Image change detection data:
#####

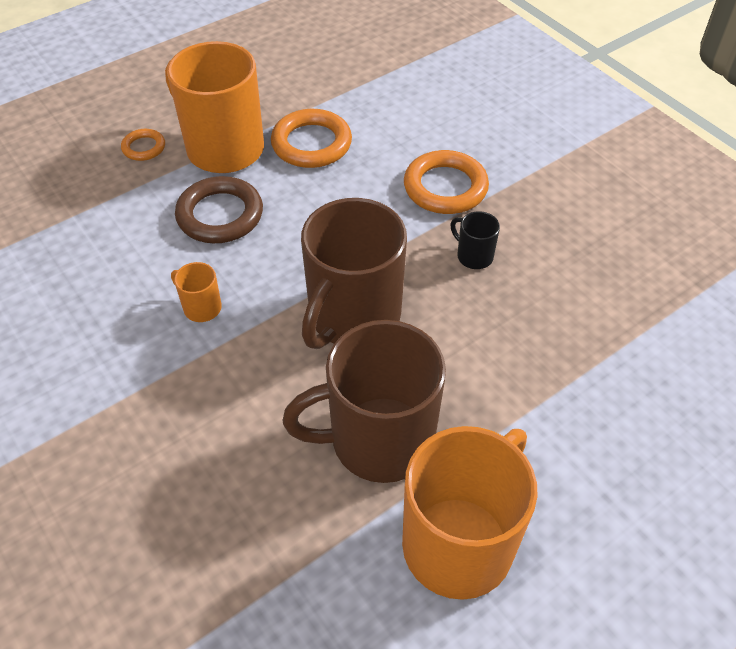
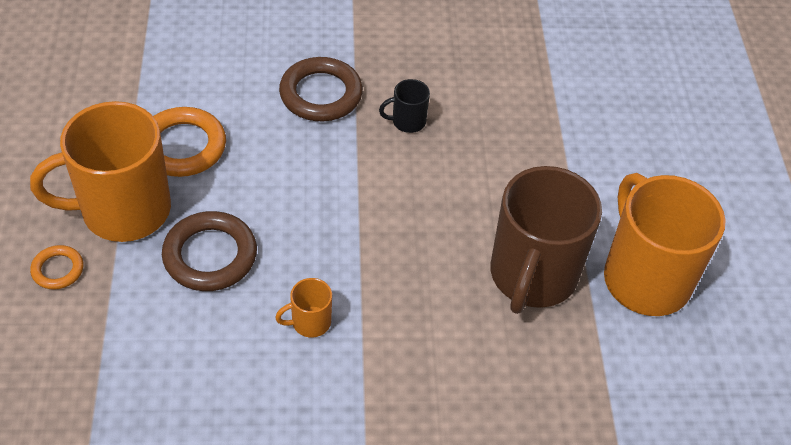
camera: 60 degrees left, 0 degrees up
brown mug [301,198,407,349] -> none
orange ring [404,150,489,214] -> brown ring [279,57,363,121]

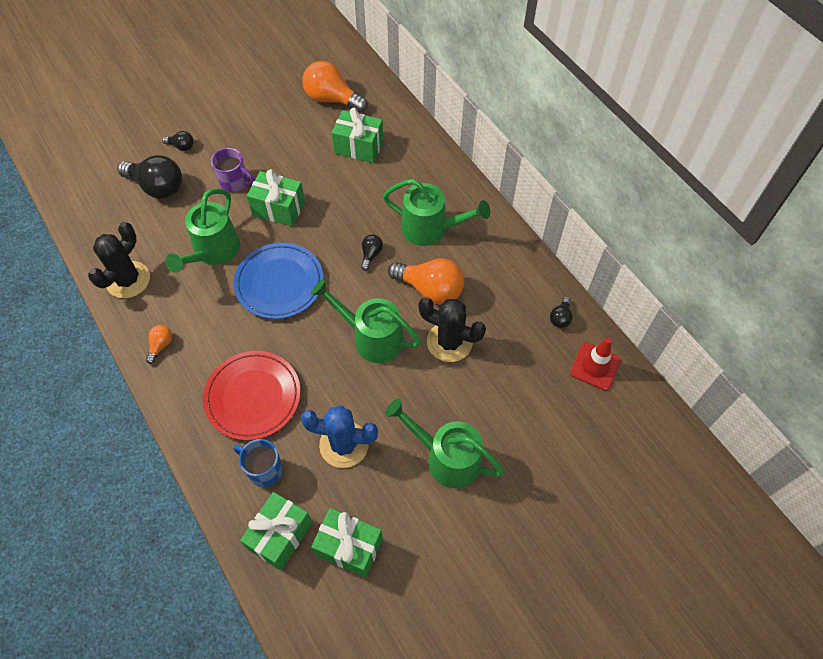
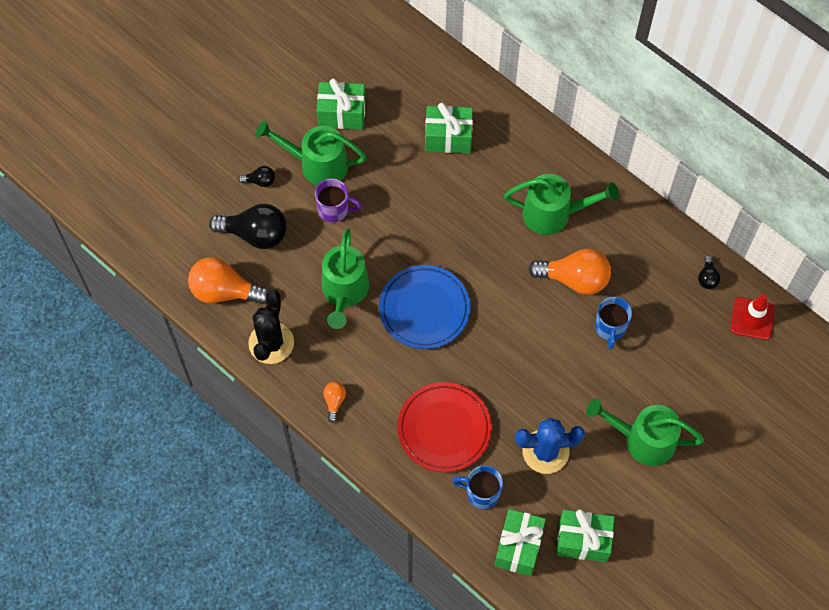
camera: 15 degrees left, 5 degrees up
green gift [247,169,305,227] -> green gift moved to [317,79,366,130]
orange light bulb [302,61,368,113] -> orange light bulb moved to [188,257,269,304]
green watering can [311,279,421,363] -> green watering can moved to [256,120,366,186]
black light bulb [361,234,383,271] -> none
black cactus [418,298,486,362] -> blue mug [595,297,632,349]

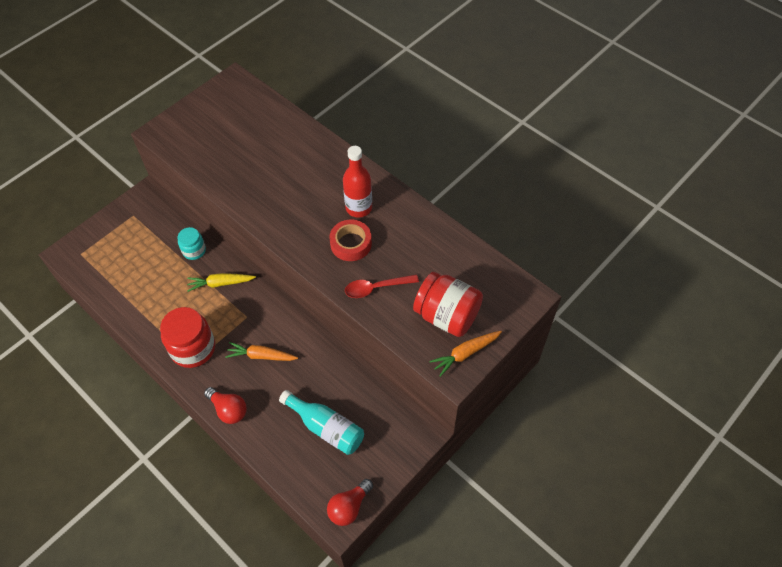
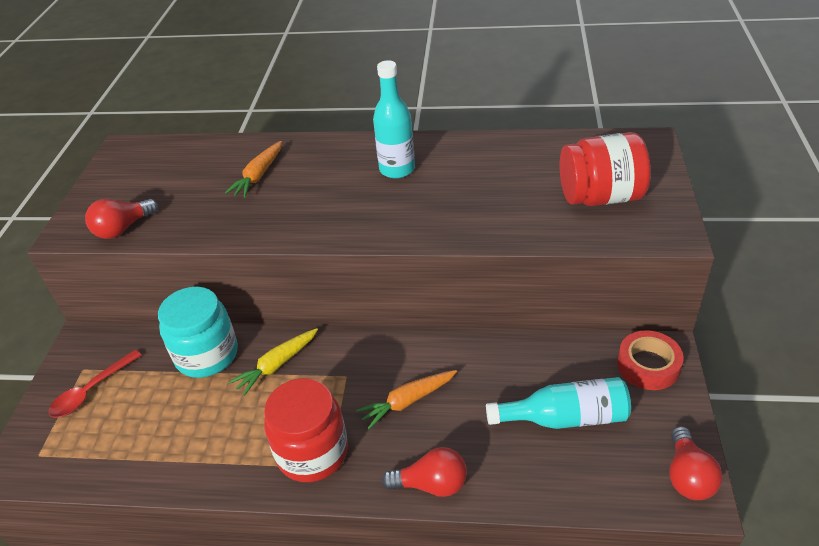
camera: 35 degrees left, 15 degrees down
turquoise jar [178,227,206,260] -> turquoise jar [158,287,238,378], size x1.77
red tape [329,220,372,261] -> red tape moved to [617,330,684,390]
red bottle [343,146,372,217] -> turquoise bottle [373,60,415,179]
red spoon [345,274,419,298] -> red spoon moved to [49,350,142,418]
orange carrot [429,331,502,377] -> orange carrot moved to [225,141,282,198]
none -> red light bulb [85,199,158,239]

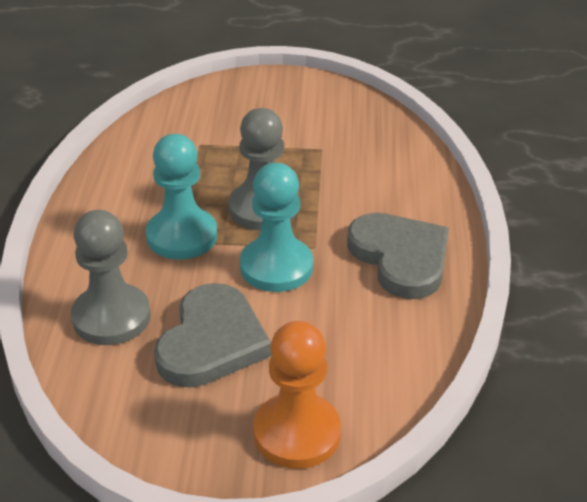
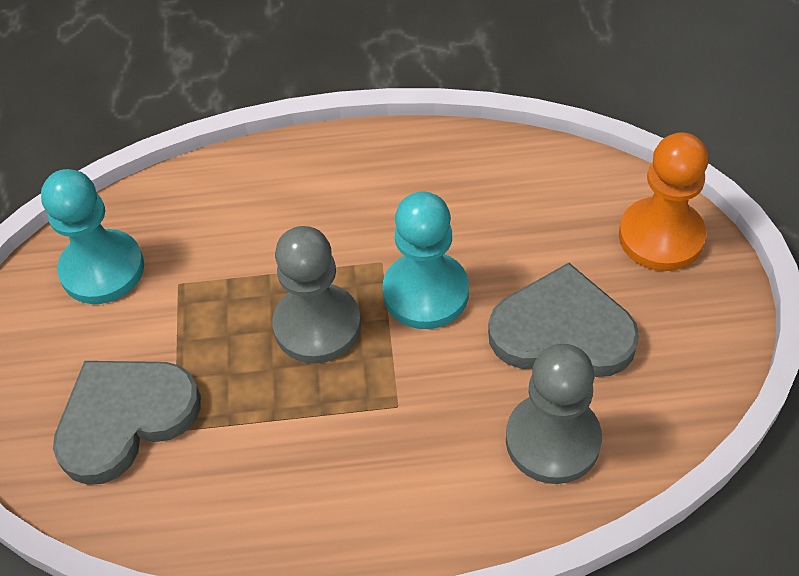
camera: 95 degrees left, 15 degrees up
turquoise pawn [146,134,217,260] -> turquoise pawn moved to [41,169,144,304]
grey heart [347,213,449,299] -> grey heart moved to [53,361,201,485]

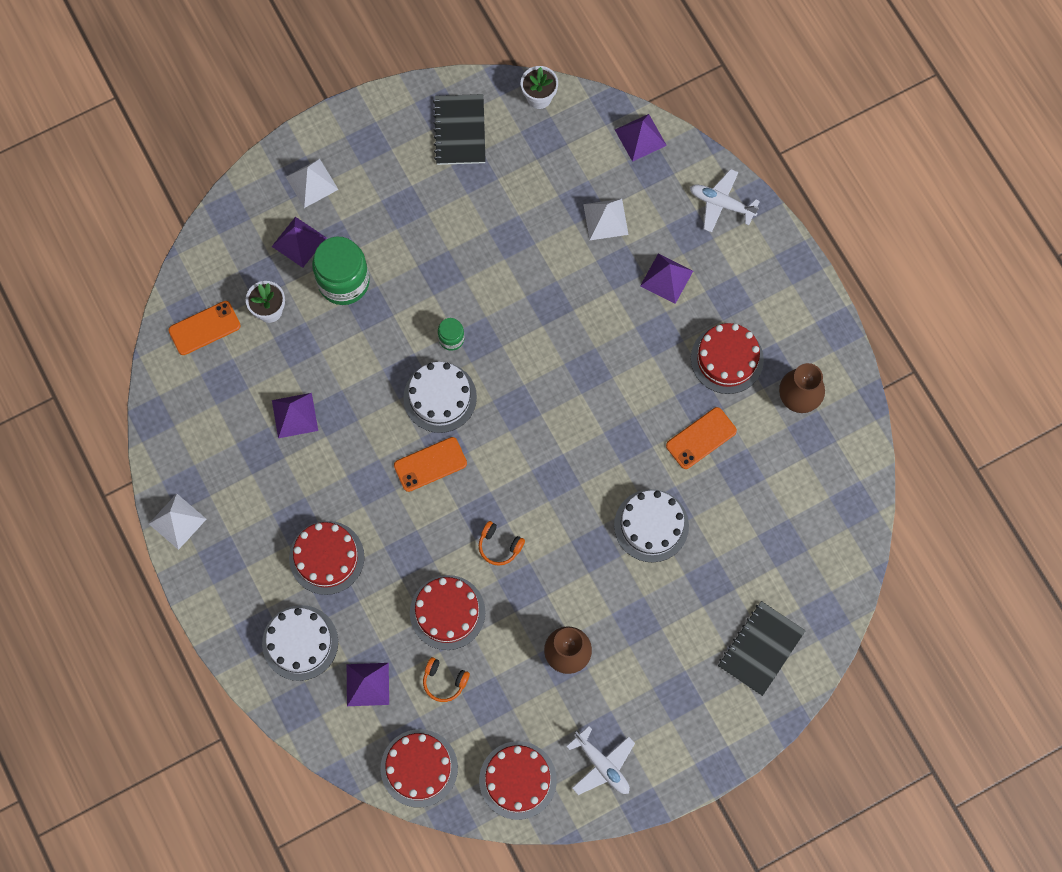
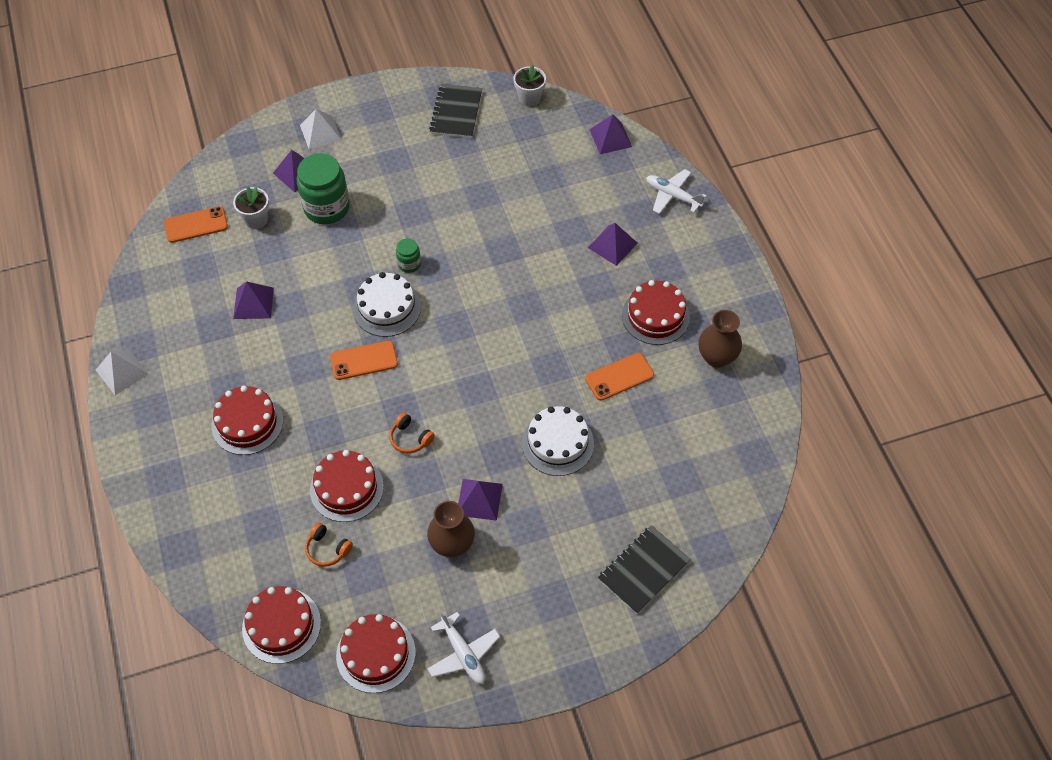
camera: 10 degrees right, 15 degrees down
white cake [262,605,338,681] -> none
purple pyramid [347,663,389,706] -> purple pyramid moved to [458,479,503,521]
white pyramid [583,199,629,240] -> none

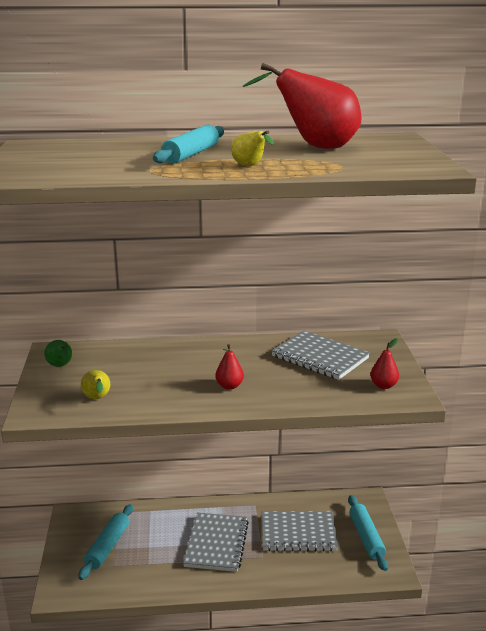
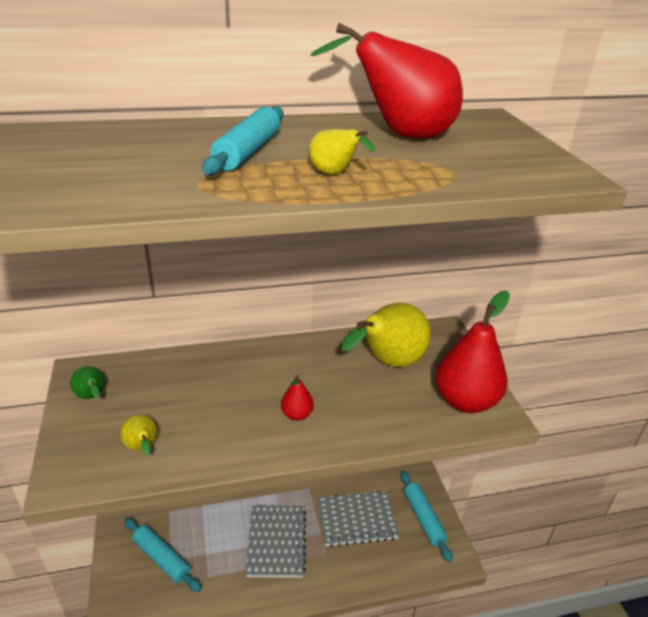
camera: 10 degrees left, 10 degrees up
turquoise rolling pin [78,504,133,580] -> turquoise rolling pin turned 60 degrees counterclockwise [124,518,201,592]
grey notebook [271,330,370,380] -> yellow pear [341,303,431,367]
red pear [370,338,399,389] -> red pear [435,291,510,413], size x2.18

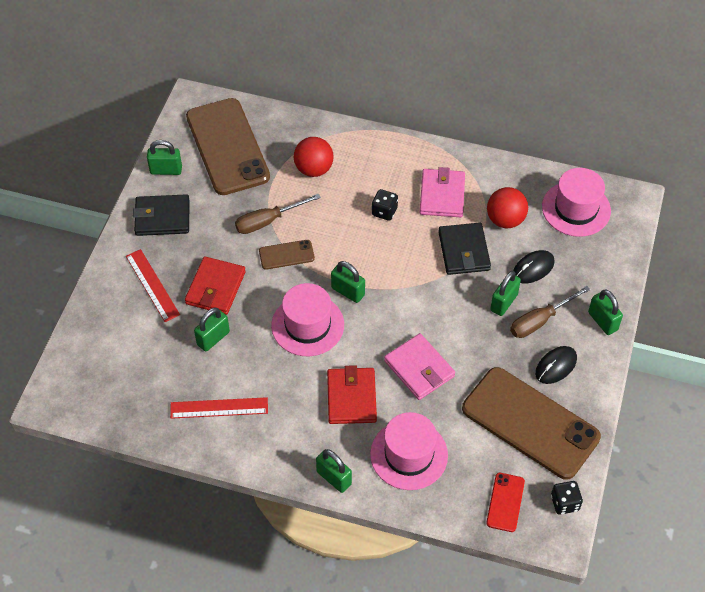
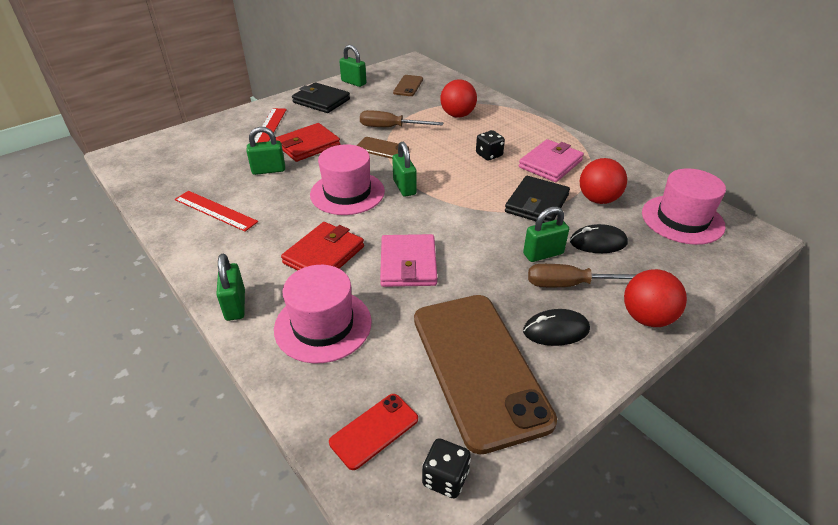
camera: 35 degrees right, 15 degrees down
brown phone [186,98,270,195] -> brown phone [393,75,423,96], size x0.44
green padlock [588,289,623,335] -> red ball [624,269,687,327]

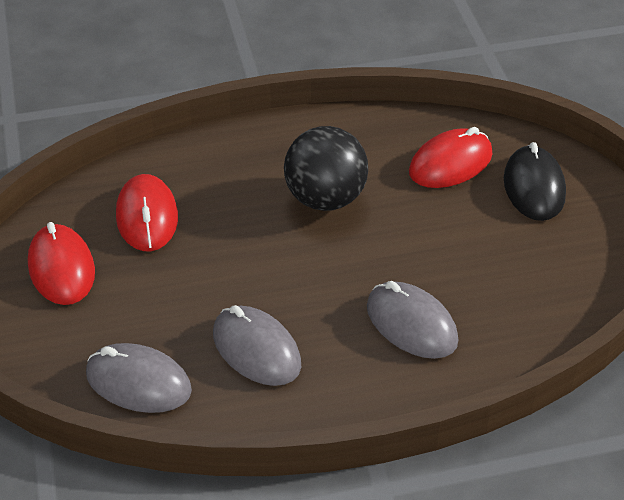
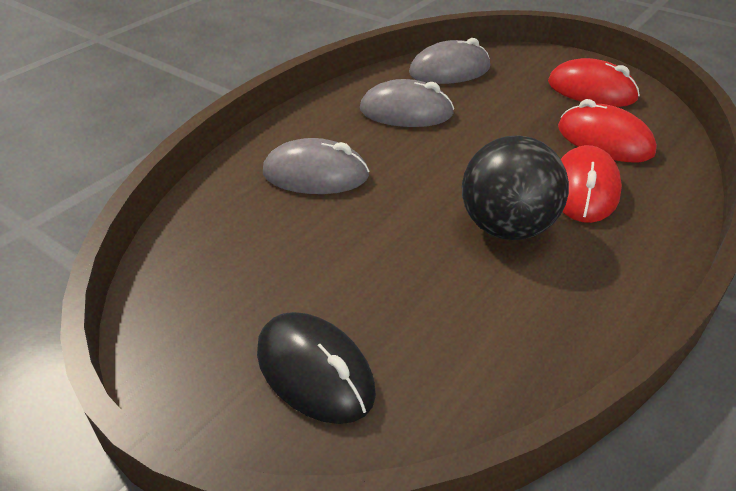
camera: 140 degrees right, 5 degrees down
red mouse [409,127,492,188] -> red mouse moved to [561,145,622,223]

#####

- Exercise: Write out the data again word for word, minus any images.

- Task result:
camera: 60 degrees left, 0 degrees up
brown mug [301,198,407,349] -> none
orange ring [404,150,489,214] -> brown ring [279,57,363,121]

camera: 15 degrees left, 5 degrees up
green gift [247,169,305,227] -> green gift moved to [317,79,366,130]
orange light bulb [302,61,368,113] -> orange light bulb moved to [188,257,269,304]
green watering can [311,279,421,363] -> green watering can moved to [256,120,366,186]
black light bulb [361,234,383,271] -> none
black cactus [418,298,486,362] -> blue mug [595,297,632,349]

camera: 35 degrees left, 15 degrees down
turquoise jar [178,227,206,260] -> turquoise jar [158,287,238,378], size x1.77
red tape [329,220,372,261] -> red tape moved to [617,330,684,390]
red bottle [343,146,372,217] -> turquoise bottle [373,60,415,179]
red spoon [345,274,419,298] -> red spoon moved to [49,350,142,418]
orange carrot [429,331,502,377] -> orange carrot moved to [225,141,282,198]
none -> red light bulb [85,199,158,239]

camera: 95 degrees left, 15 degrees up
turquoise pawn [146,134,217,260] -> turquoise pawn moved to [41,169,144,304]
grey heart [347,213,449,299] -> grey heart moved to [53,361,201,485]

camera: 10 degrees right, 15 degrees down
white cake [262,605,338,681] -> none
purple pyramid [347,663,389,706] -> purple pyramid moved to [458,479,503,521]
white pyramid [583,199,629,240] -> none

camera: 10 degrees left, 10 degrees up
turquoise rolling pin [78,504,133,580] -> turquoise rolling pin turned 60 degrees counterclockwise [124,518,201,592]
grey notebook [271,330,370,380] -> yellow pear [341,303,431,367]
red pear [370,338,399,389] -> red pear [435,291,510,413], size x2.18

camera: 35 degrees right, 15 degrees down
brown phone [186,98,270,195] -> brown phone [393,75,423,96], size x0.44
green padlock [588,289,623,335] -> red ball [624,269,687,327]

camera: 140 degrees right, 5 degrees down
red mouse [409,127,492,188] -> red mouse moved to [561,145,622,223]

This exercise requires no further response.